(Stored entries)
=====
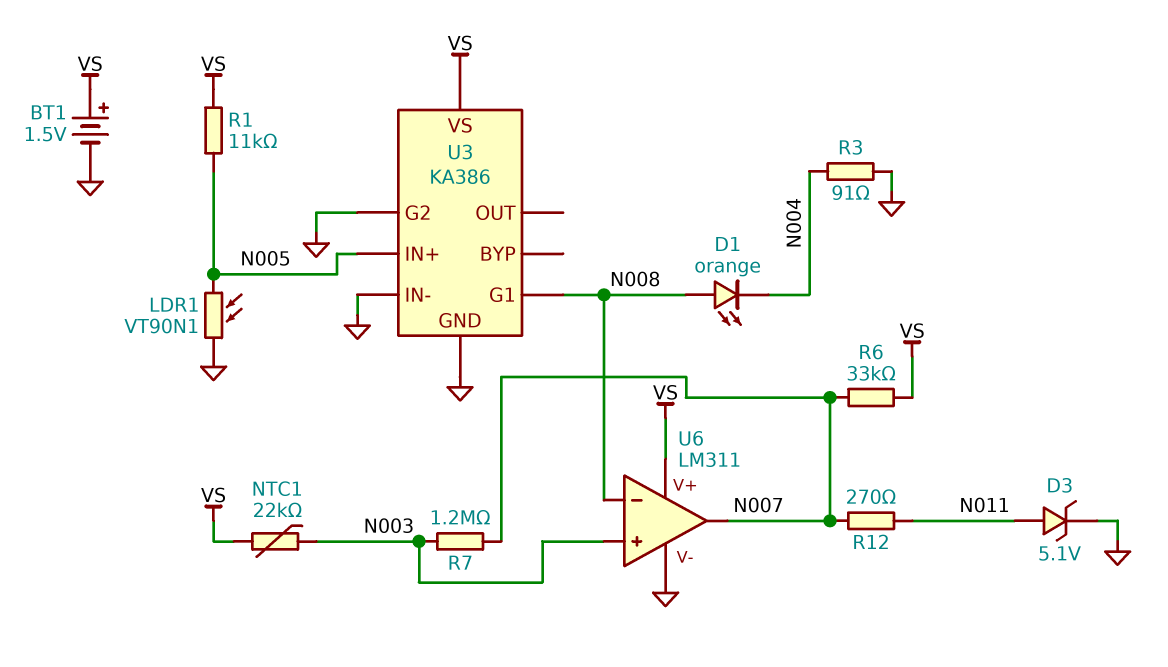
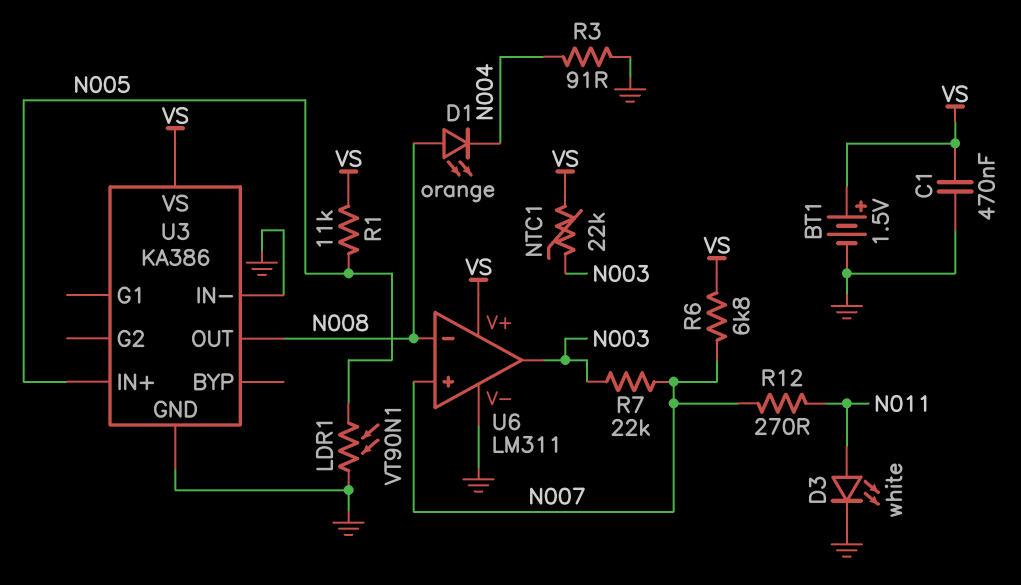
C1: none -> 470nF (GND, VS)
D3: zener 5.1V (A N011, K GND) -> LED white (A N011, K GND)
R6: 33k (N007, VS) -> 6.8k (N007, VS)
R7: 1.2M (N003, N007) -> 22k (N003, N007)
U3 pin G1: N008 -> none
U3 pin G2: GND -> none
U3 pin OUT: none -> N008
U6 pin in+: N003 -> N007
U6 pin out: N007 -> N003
=====
## What you will do
When you copy the data, keep every line exact and drop the pictures.

## Task solution
C1: none -> 470nF (GND, VS)
D3: zener 5.1V (A N011, K GND) -> LED white (A N011, K GND)
R6: 33k (N007, VS) -> 6.8k (N007, VS)
R7: 1.2M (N003, N007) -> 22k (N003, N007)
U3 pin G1: N008 -> none
U3 pin G2: GND -> none
U3 pin OUT: none -> N008
U6 pin in+: N003 -> N007
U6 pin out: N007 -> N003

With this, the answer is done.